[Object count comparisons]
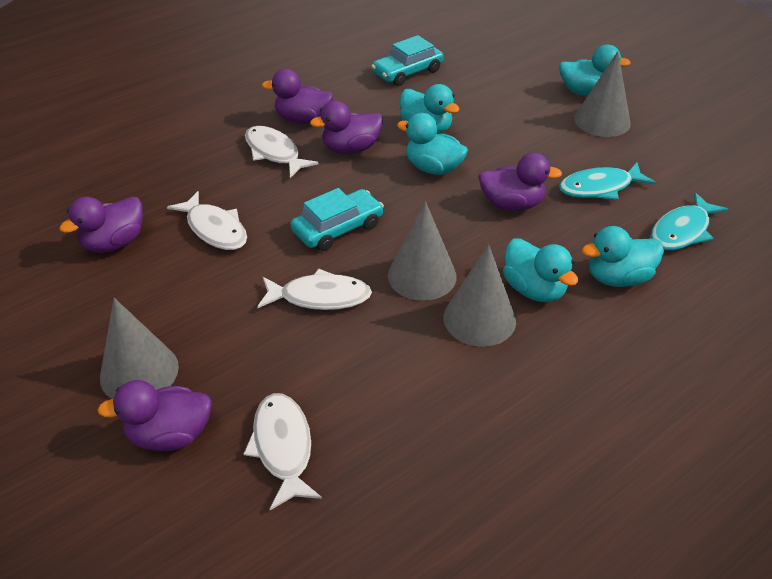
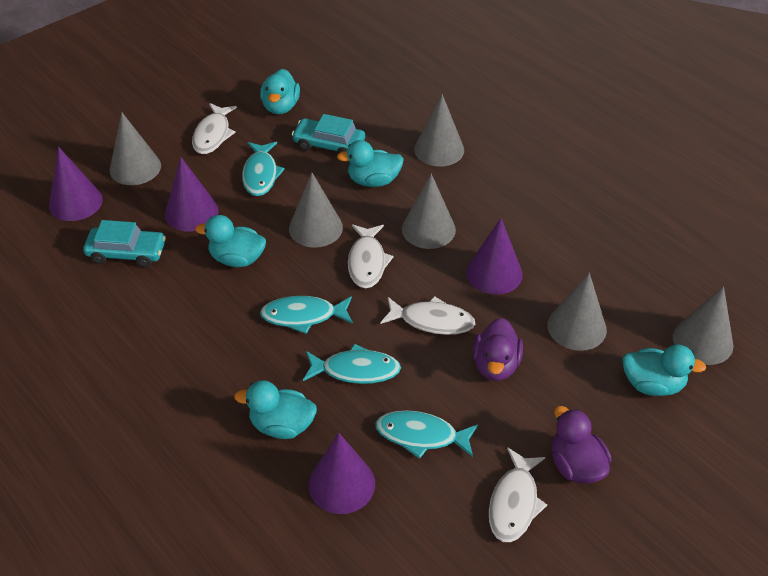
grey cone: 4 -> 6
purple cone: 0 -> 4
purple duck: 5 -> 2
turquoise fish: 2 -> 4

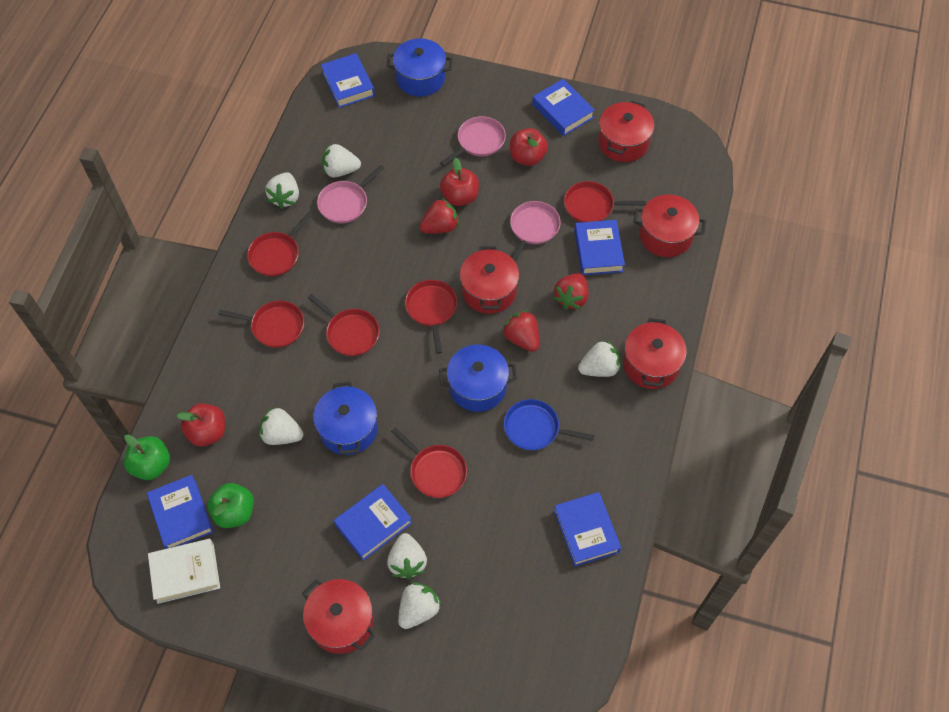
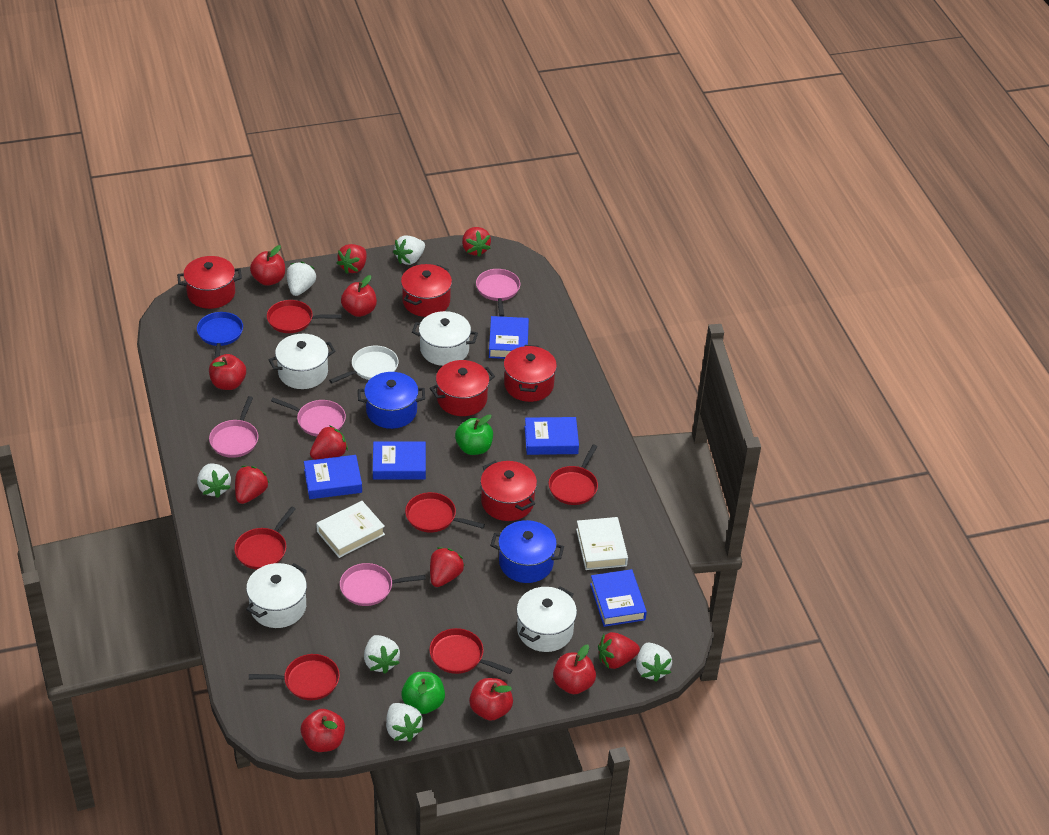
blue book: 6 -> 5
blue pot: 3 -> 2
pink pan: 3 -> 4
red apple: 3 -> 6
red strawberry: 3 -> 6
white book: 1 -> 2
white pan: 0 -> 1
white pot: 0 -> 4

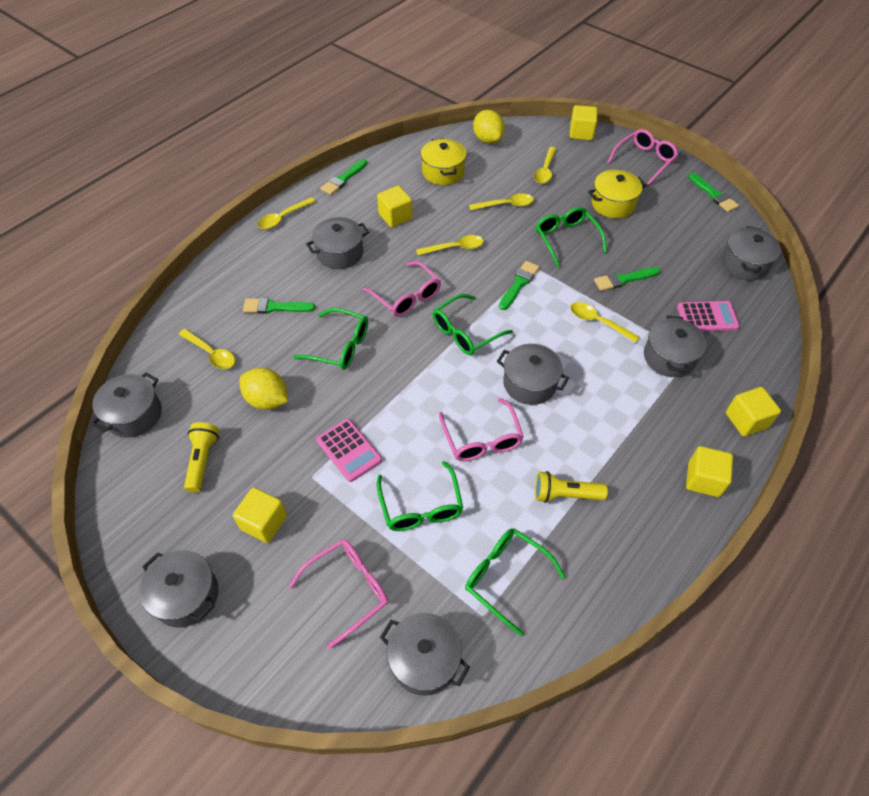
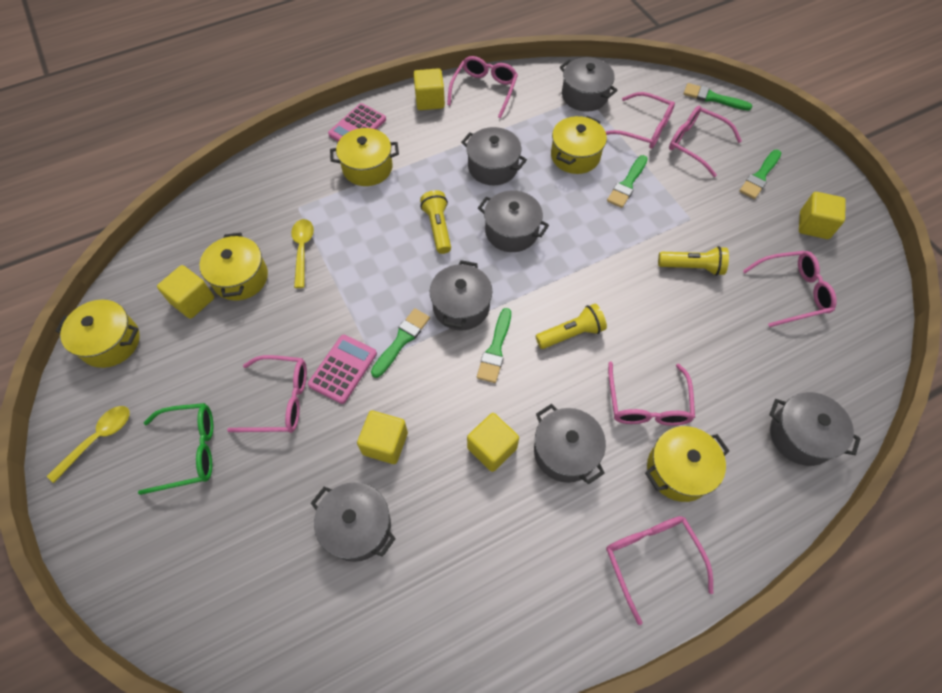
green glasses: 5 -> 1
pink glasses: 4 -> 7
yellow flashlight: 2 -> 3
yellow lemon: 2 -> 0
yellow pot: 2 -> 5
yellow spoon: 6 -> 2

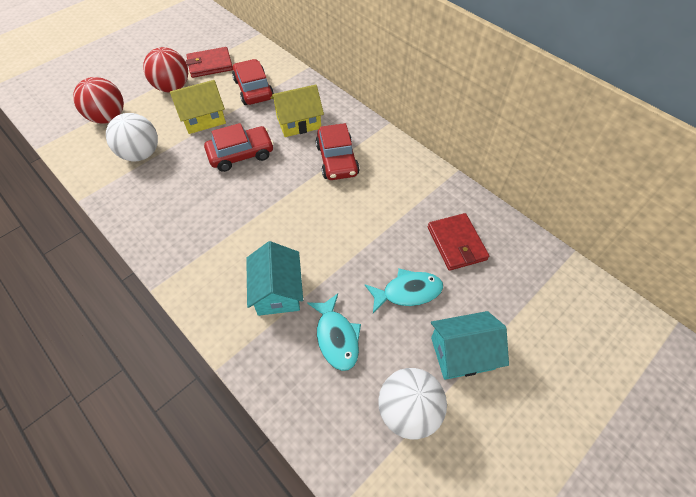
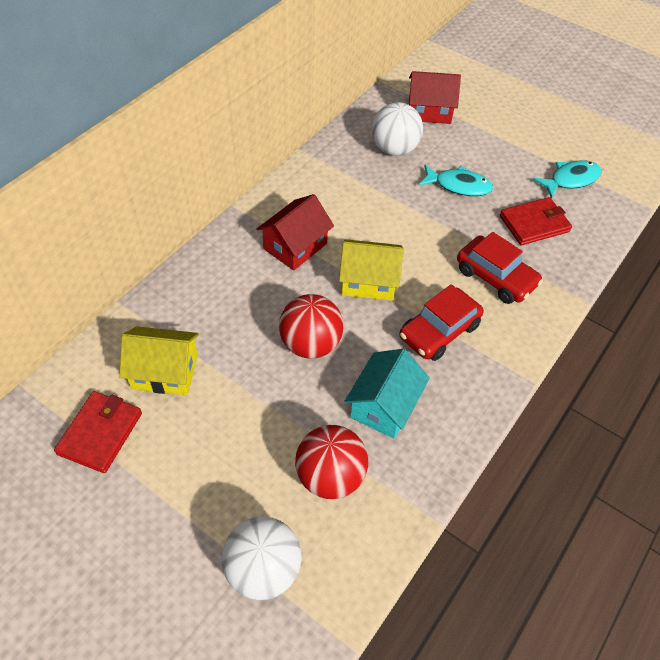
red car: 3 -> 2
red house: 0 -> 2
turquoise house: 2 -> 1

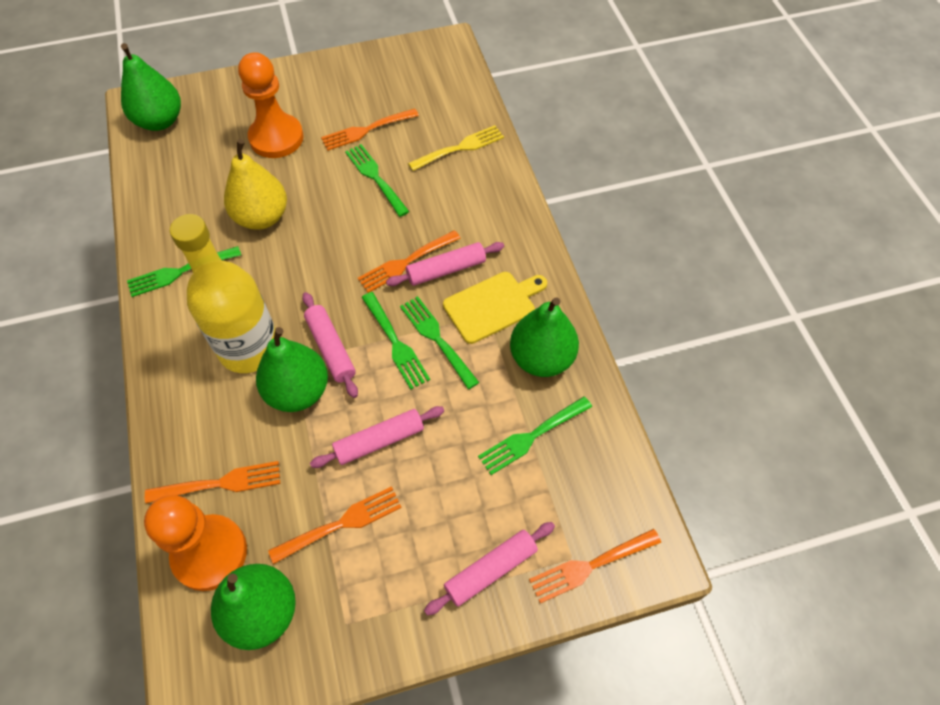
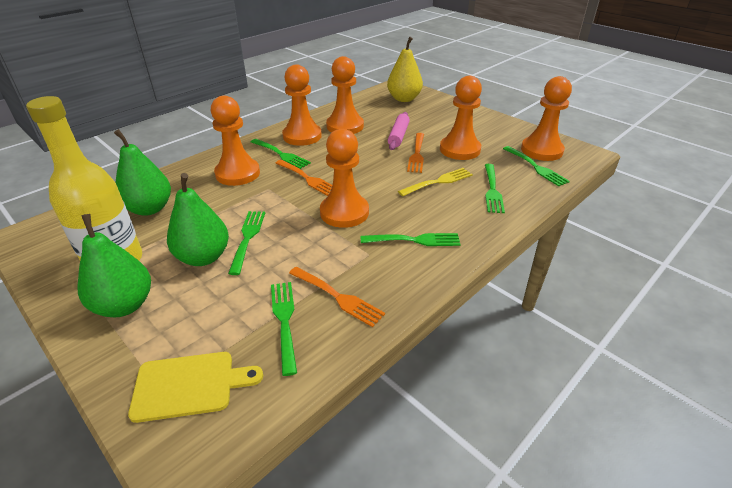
green fork: 5 -> 6
green pear: 4 -> 3
orange fork: 5 -> 3
orange pawn: 2 -> 6
pink rolling pin: 4 -> 1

> [Exercise details]
Write the data above out exactly. Leave out any pictures.

> [Response area]
grey cone: 4 -> 6
purple cone: 0 -> 4
purple duck: 5 -> 2
turquoise fish: 2 -> 4

blue book: 6 -> 5
blue pot: 3 -> 2
pink pan: 3 -> 4
red apple: 3 -> 6
red strawberry: 3 -> 6
white book: 1 -> 2
white pan: 0 -> 1
white pot: 0 -> 4

green glasses: 5 -> 1
pink glasses: 4 -> 7
yellow flashlight: 2 -> 3
yellow lemon: 2 -> 0
yellow pot: 2 -> 5
yellow spoon: 6 -> 2

red car: 3 -> 2
red house: 0 -> 2
turquoise house: 2 -> 1

green fork: 5 -> 6
green pear: 4 -> 3
orange fork: 5 -> 3
orange pawn: 2 -> 6
pink rolling pin: 4 -> 1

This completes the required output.